### Scene comparison data:
- - - -
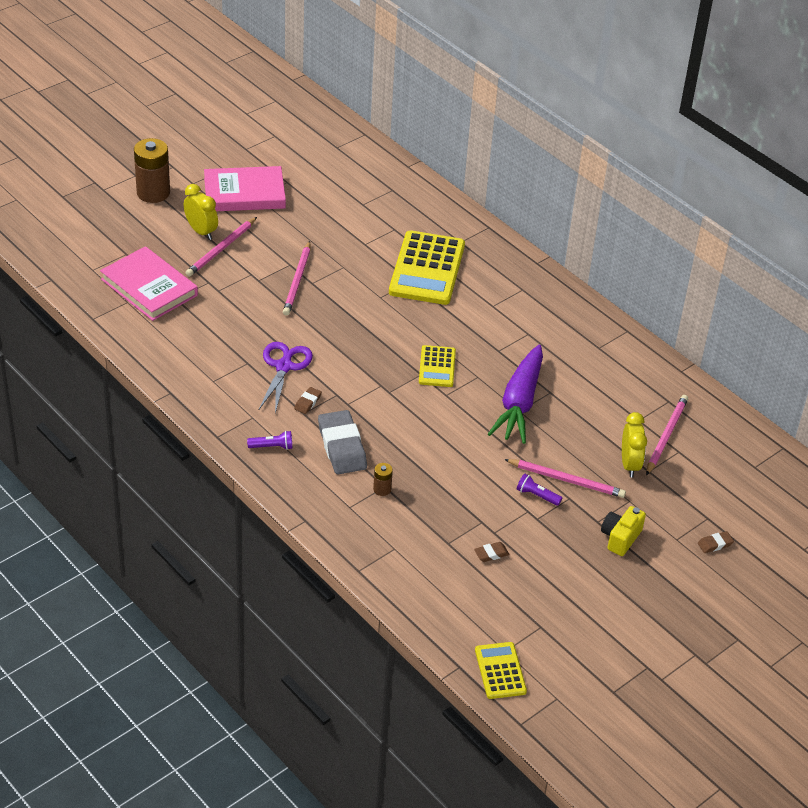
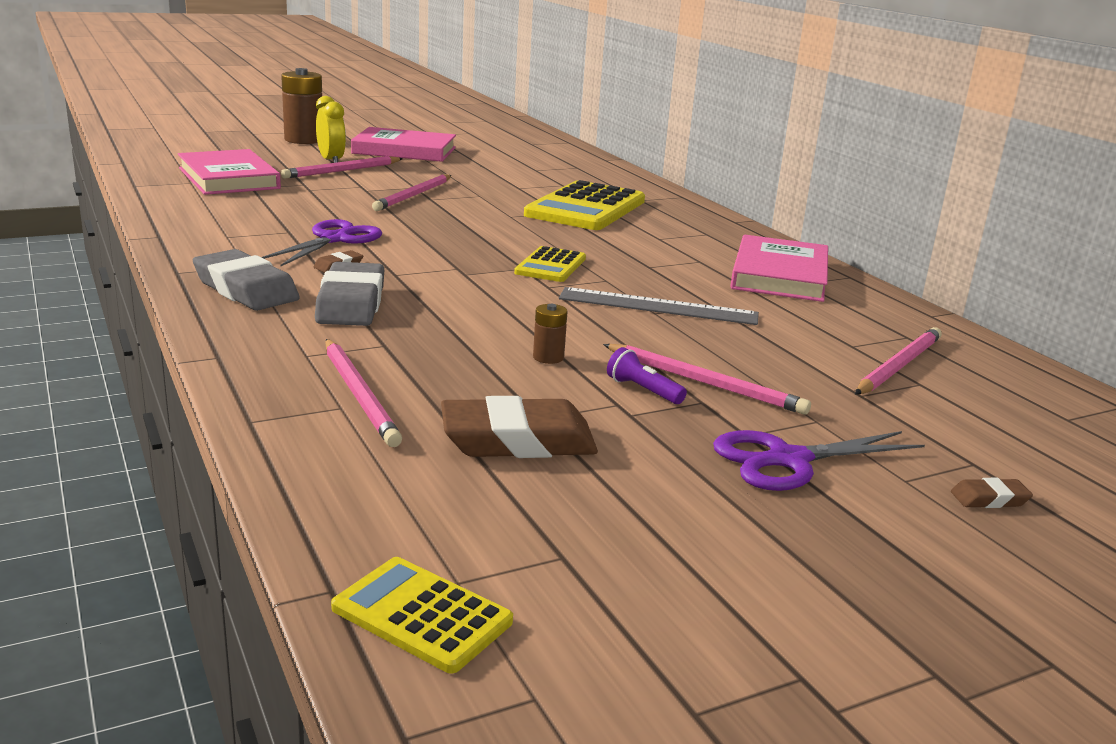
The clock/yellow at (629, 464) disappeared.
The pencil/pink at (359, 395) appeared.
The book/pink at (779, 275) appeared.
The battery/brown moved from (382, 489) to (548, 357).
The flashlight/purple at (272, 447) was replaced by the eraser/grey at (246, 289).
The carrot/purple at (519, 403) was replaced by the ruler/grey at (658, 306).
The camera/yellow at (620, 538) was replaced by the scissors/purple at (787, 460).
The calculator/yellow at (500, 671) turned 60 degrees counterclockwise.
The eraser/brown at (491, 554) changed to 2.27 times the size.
- - - -
### GOAL OF THE EXERCISE:
What I need is every record written out exactly, minus the pictures.

### TASK RESULT:
The clock/yellow at (629, 464) disappeared.
The pencil/pink at (359, 395) appeared.
The book/pink at (779, 275) appeared.
The battery/brown moved from (382, 489) to (548, 357).
The flashlight/purple at (272, 447) was replaced by the eraser/grey at (246, 289).
The carrot/purple at (519, 403) was replaced by the ruler/grey at (658, 306).
The camera/yellow at (620, 538) was replaced by the scissors/purple at (787, 460).
The calculator/yellow at (500, 671) turned 60 degrees counterclockwise.
The eraser/brown at (491, 554) changed to 2.27 times the size.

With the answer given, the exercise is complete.